Exercise ▸
Each entry that follows should be given again word for word; please leave out its pictures.

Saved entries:
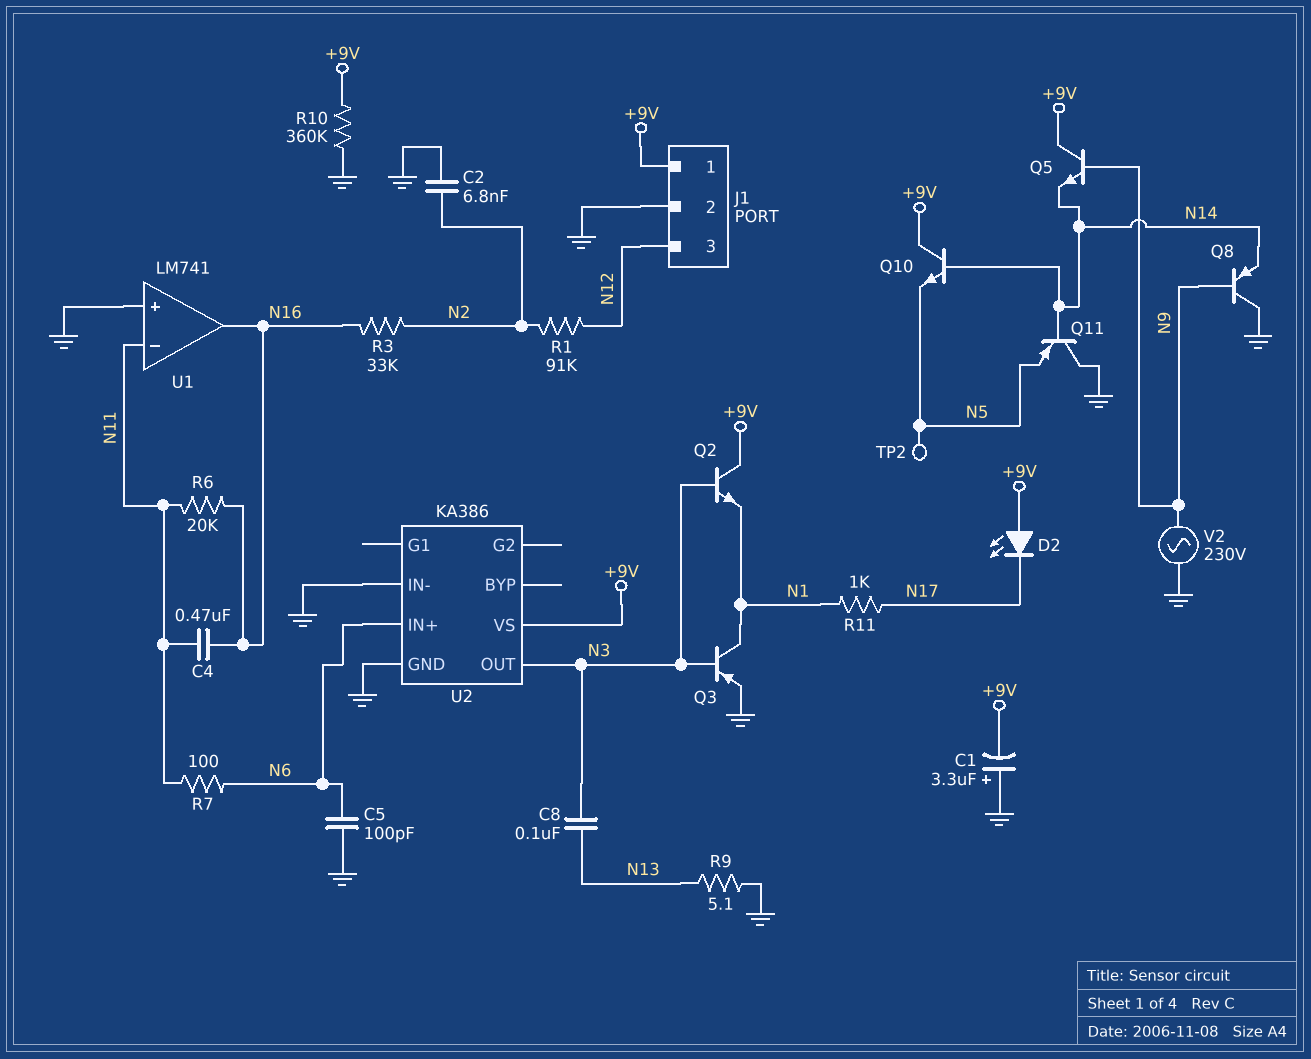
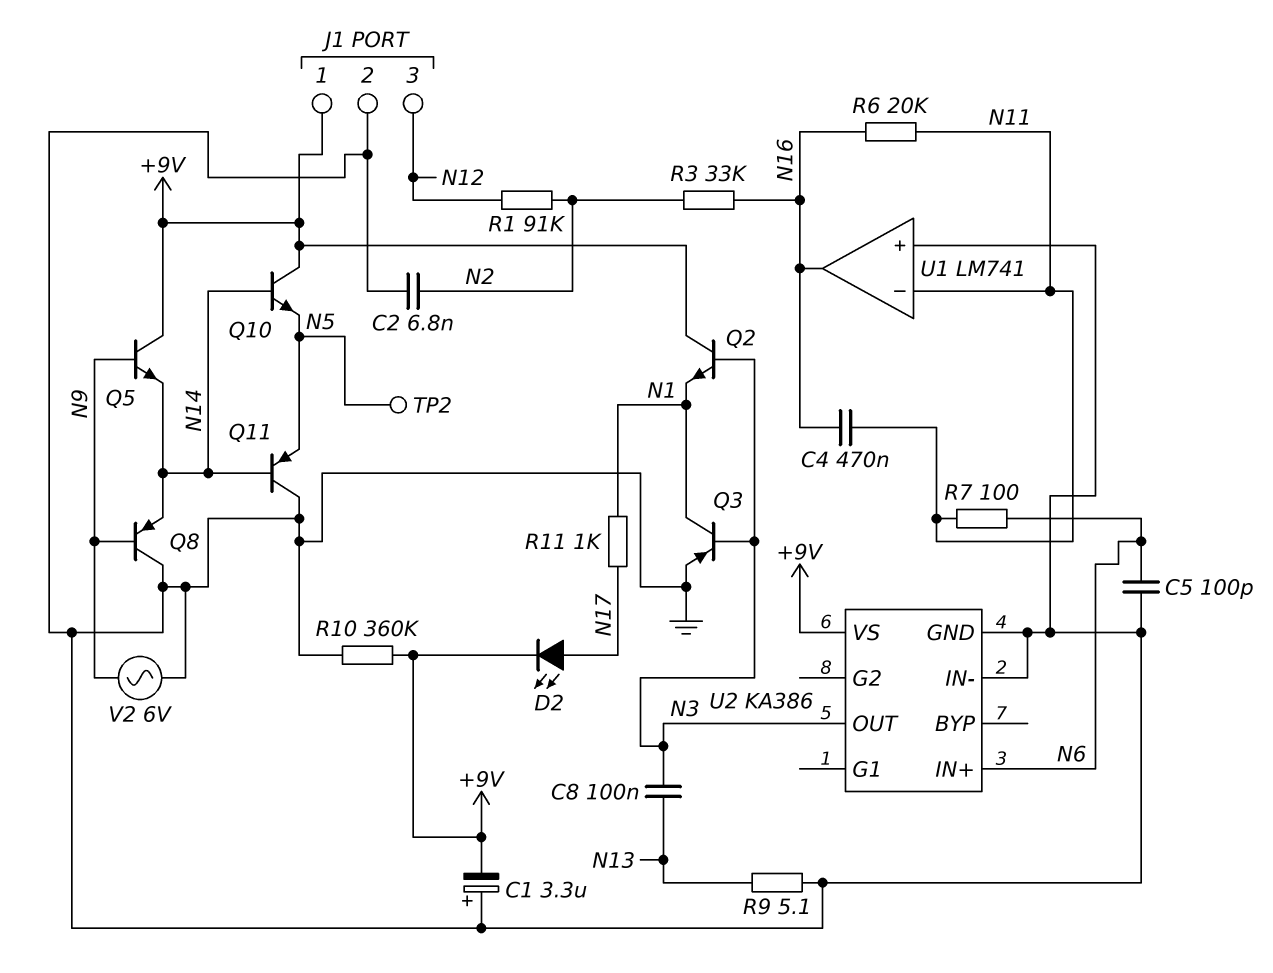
D2: LED (A +9V, K N17) -> LED (A N17, K +9V)
V2: AC 230V (GND, N9) -> AC 6V (GND, N9)

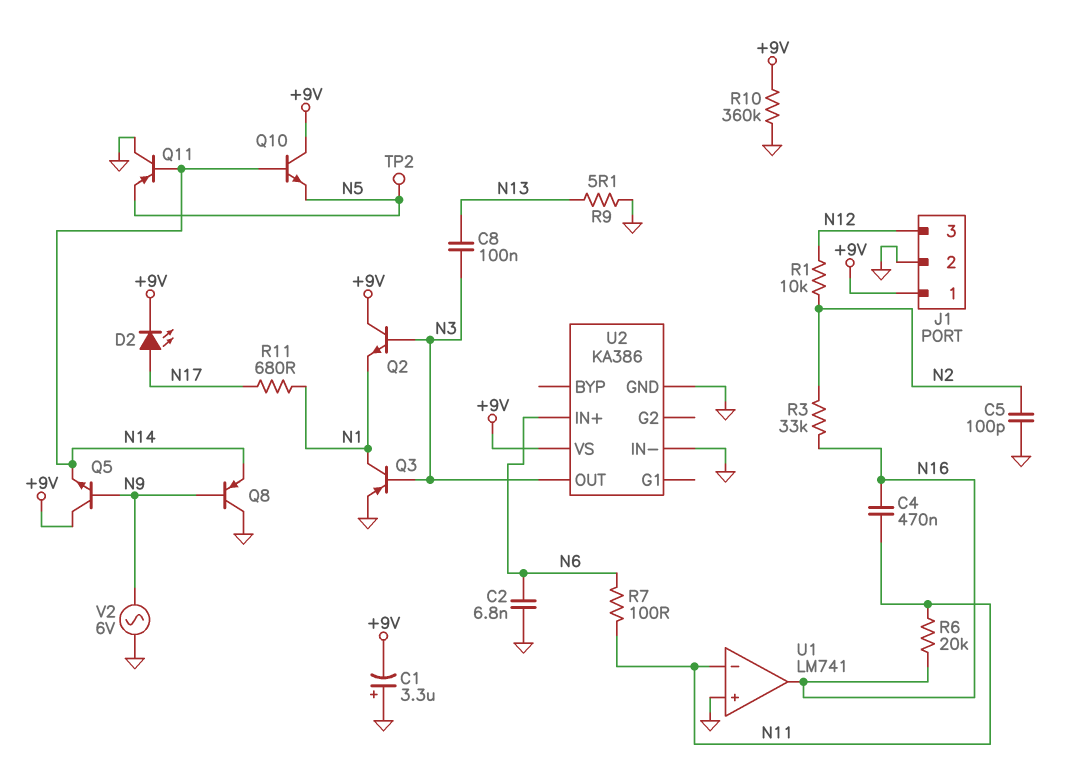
C2: 6.8nF (GND, N2) -> 6.8nF (GND, N6)
C5: 100pF (GND, N6) -> 100pF (GND, N2)
R1: 91k (N2, N12) -> 10k (N2, N12)
R11: 1k (N1, N17) -> 680 (N1, N17)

Completed task ▸
D2: LED (A +9V, K N17) -> LED (A N17, K +9V)
V2: AC 230V (GND, N9) -> AC 6V (GND, N9)

C2: 6.8nF (GND, N2) -> 6.8nF (GND, N6)
C5: 100pF (GND, N6) -> 100pF (GND, N2)
R1: 91k (N2, N12) -> 10k (N2, N12)
R11: 1k (N1, N17) -> 680 (N1, N17)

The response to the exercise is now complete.